Scan the records for the line containing "R9: 22k (N9, N13) -> 22k (5V, N13)"; extract it and all later lines, verbatim, through the end, and nothing before it.

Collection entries
▼▼▼

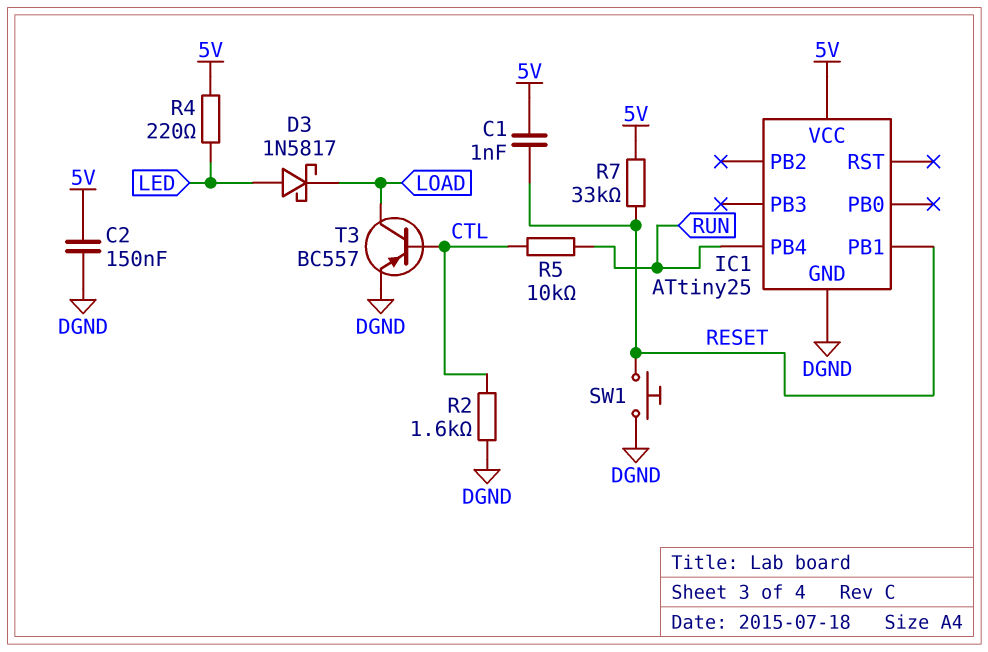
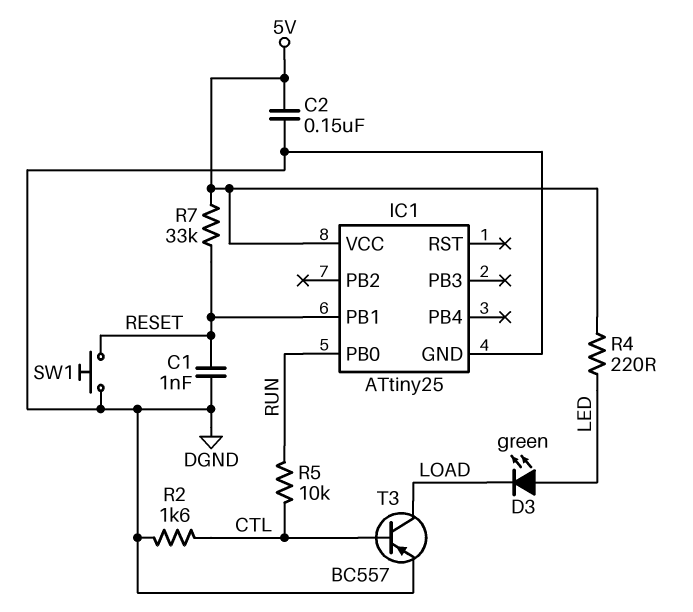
C1: 1nF (5V, RESET) -> 1nF (DGND, RESET)
D3: schottky 1N5817 (A LED, K LOAD) -> LED green (A LED, K LOAD)
IC1 pin PB0: none -> RUN
IC1 pin PB4: RUN -> none

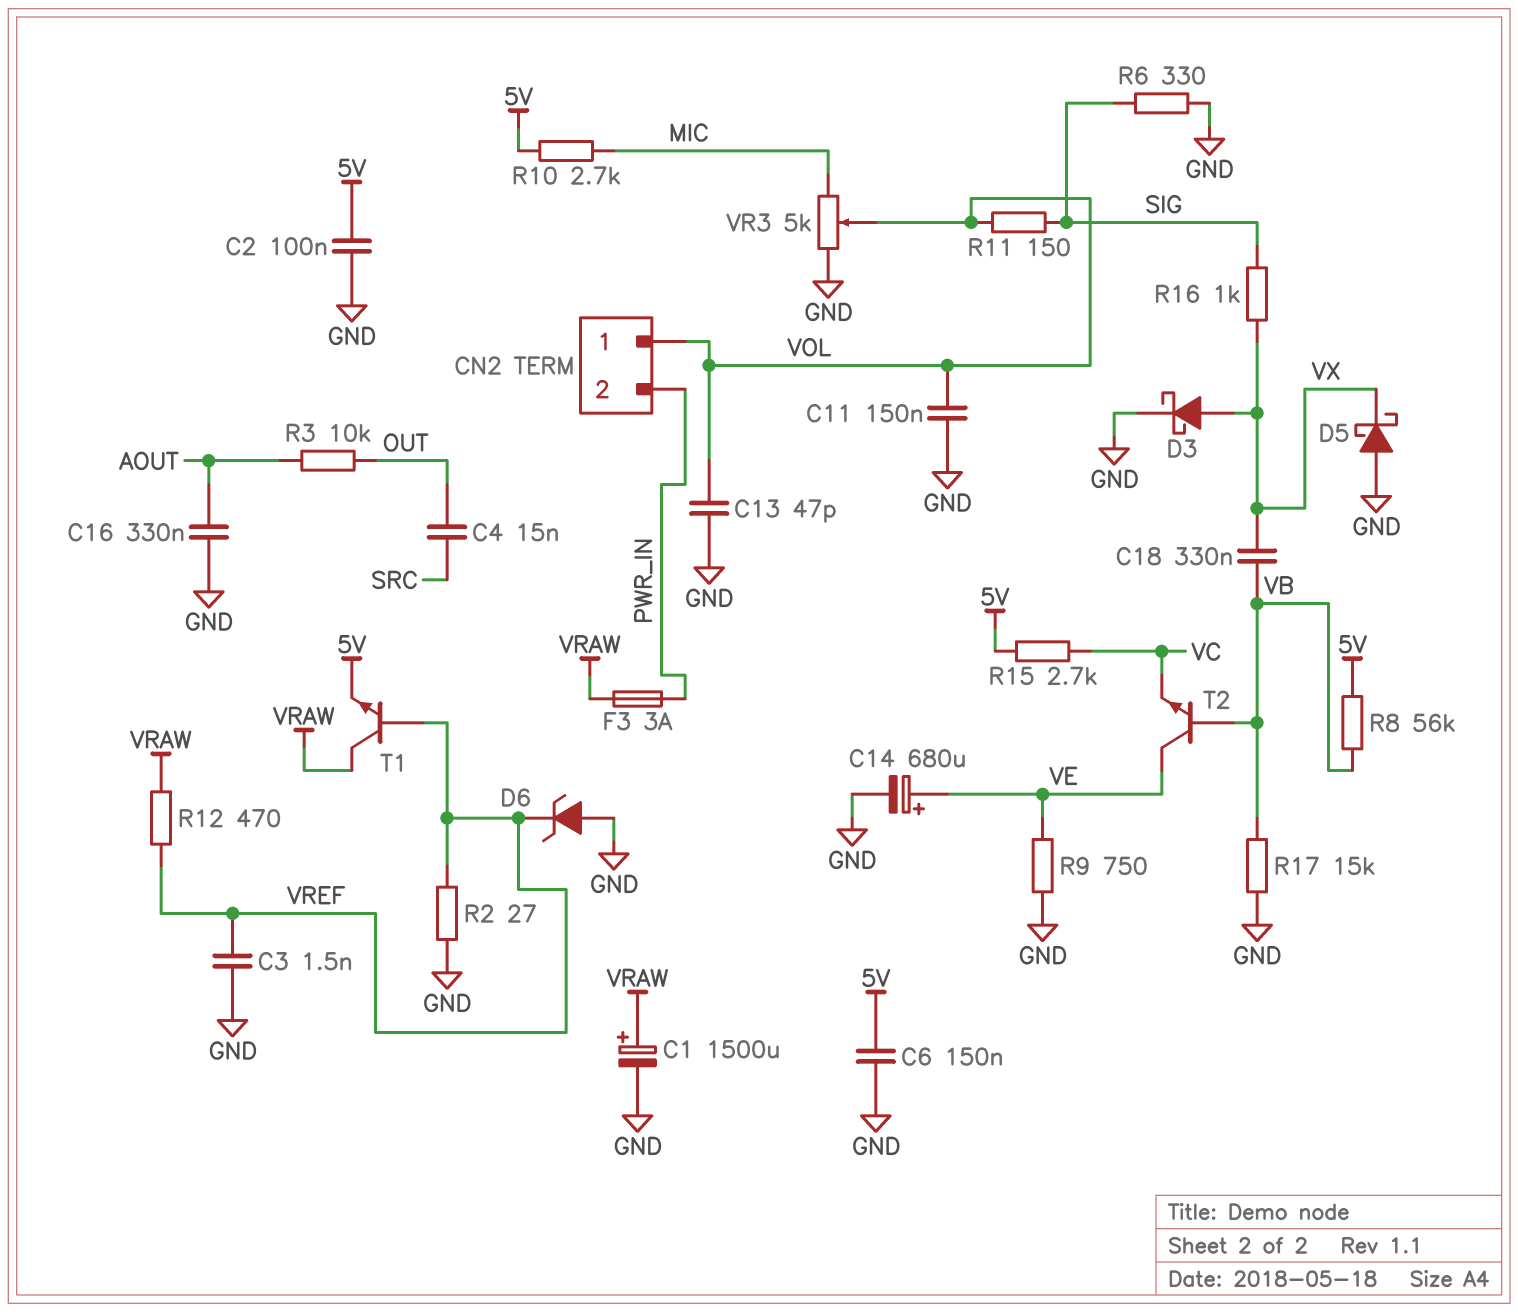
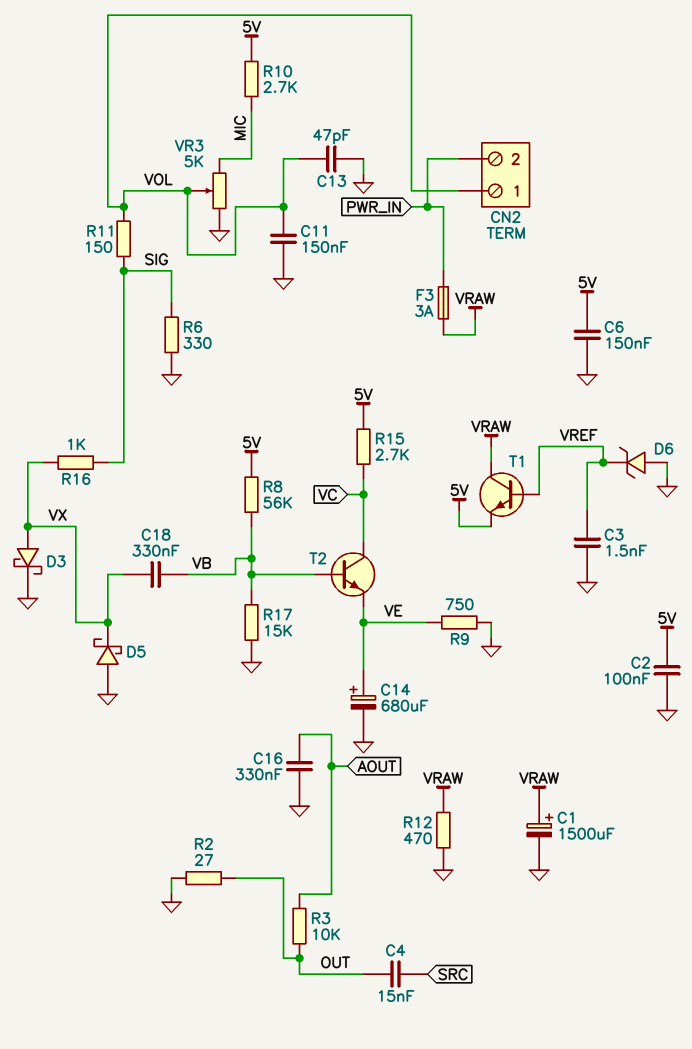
R2: 27 (GND, VREF) -> 27 (GND, OUT)
R12: 470 (VRAW, VREF) -> 470 (GND, VRAW)
T2: NPN (B VB, C VE, E VC) -> NPN (B VB, C VC, E VE)

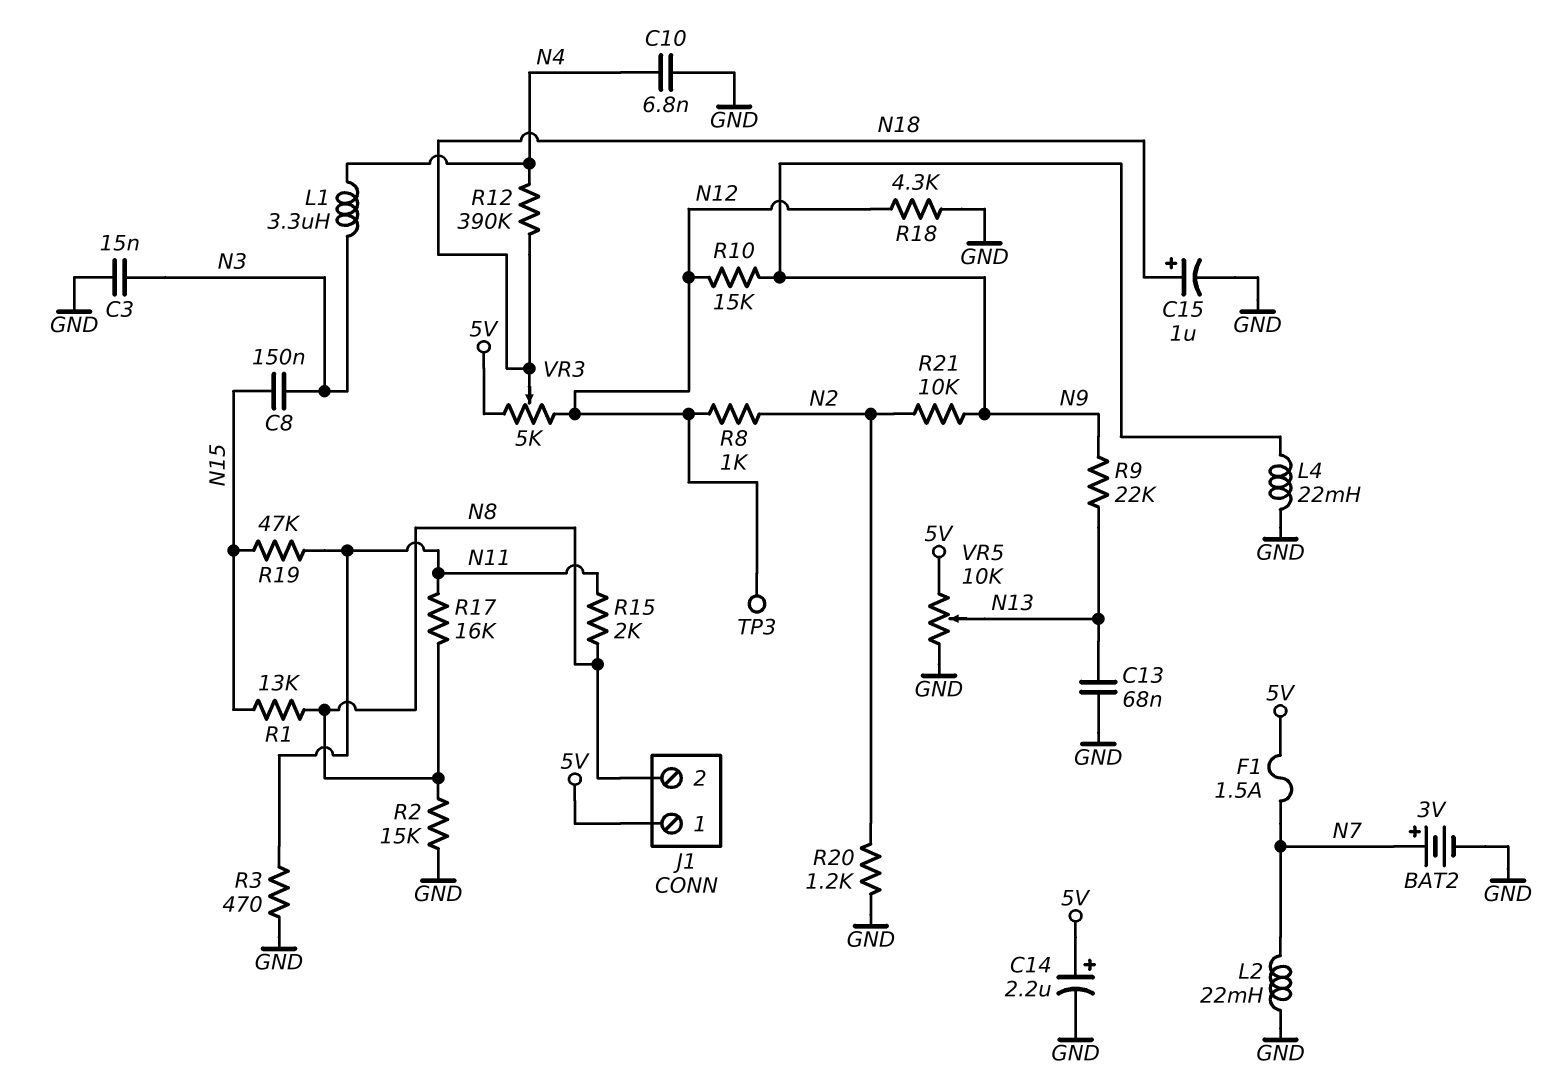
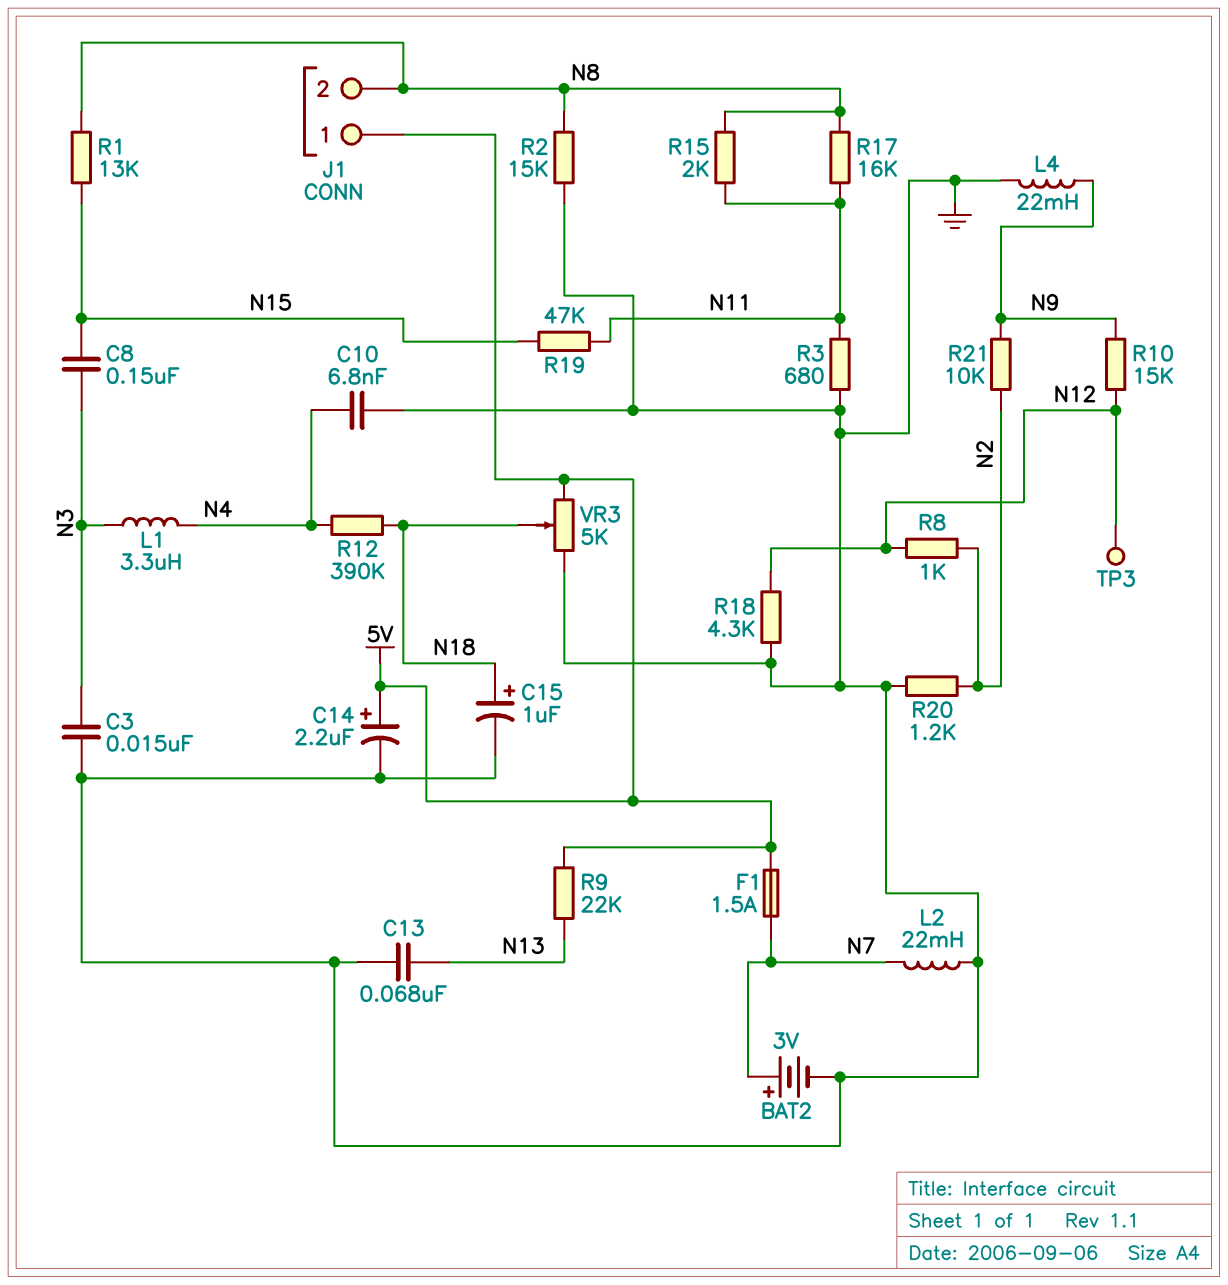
R3: 470 (GND, N11) -> 680 (GND, N11)
R9: 22k (N9, N13) -> 22k (5V, N13)
VR3: 5k (5V, N12, wiper N18) -> 5k (5V, GND, wiper N18)
VR5: 10k (5V, GND, wiper N13) -> none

▲▲▲

▸ **Solution to this task**:
R9: 22k (N9, N13) -> 22k (5V, N13)
VR3: 5k (5V, N12, wiper N18) -> 5k (5V, GND, wiper N18)
VR5: 10k (5V, GND, wiper N13) -> none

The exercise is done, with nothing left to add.